[Source data]
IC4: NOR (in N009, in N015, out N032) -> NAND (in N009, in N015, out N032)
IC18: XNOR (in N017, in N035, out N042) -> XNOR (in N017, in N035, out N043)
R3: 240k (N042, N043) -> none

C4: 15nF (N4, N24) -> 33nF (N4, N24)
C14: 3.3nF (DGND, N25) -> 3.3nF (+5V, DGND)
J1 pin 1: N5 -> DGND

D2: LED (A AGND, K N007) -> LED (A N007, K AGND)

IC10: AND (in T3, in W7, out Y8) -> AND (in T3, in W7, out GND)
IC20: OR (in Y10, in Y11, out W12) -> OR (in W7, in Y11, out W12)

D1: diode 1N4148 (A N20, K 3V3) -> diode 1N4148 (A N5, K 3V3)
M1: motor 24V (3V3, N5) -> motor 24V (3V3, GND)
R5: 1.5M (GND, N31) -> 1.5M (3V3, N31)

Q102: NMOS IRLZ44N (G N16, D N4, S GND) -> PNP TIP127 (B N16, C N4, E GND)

#### WORK TASK:
Every word of every entry must be returned as it appears.

#### ANSWER SECTION:
IC4: NOR (in N009, in N015, out N032) -> NAND (in N009, in N015, out N032)
IC18: XNOR (in N017, in N035, out N042) -> XNOR (in N017, in N035, out N043)
R3: 240k (N042, N043) -> none

C4: 15nF (N4, N24) -> 33nF (N4, N24)
C14: 3.3nF (DGND, N25) -> 3.3nF (+5V, DGND)
J1 pin 1: N5 -> DGND

D2: LED (A AGND, K N007) -> LED (A N007, K AGND)

IC10: AND (in T3, in W7, out Y8) -> AND (in T3, in W7, out GND)
IC20: OR (in Y10, in Y11, out W12) -> OR (in W7, in Y11, out W12)

D1: diode 1N4148 (A N20, K 3V3) -> diode 1N4148 (A N5, K 3V3)
M1: motor 24V (3V3, N5) -> motor 24V (3V3, GND)
R5: 1.5M (GND, N31) -> 1.5M (3V3, N31)

Q102: NMOS IRLZ44N (G N16, D N4, S GND) -> PNP TIP127 (B N16, C N4, E GND)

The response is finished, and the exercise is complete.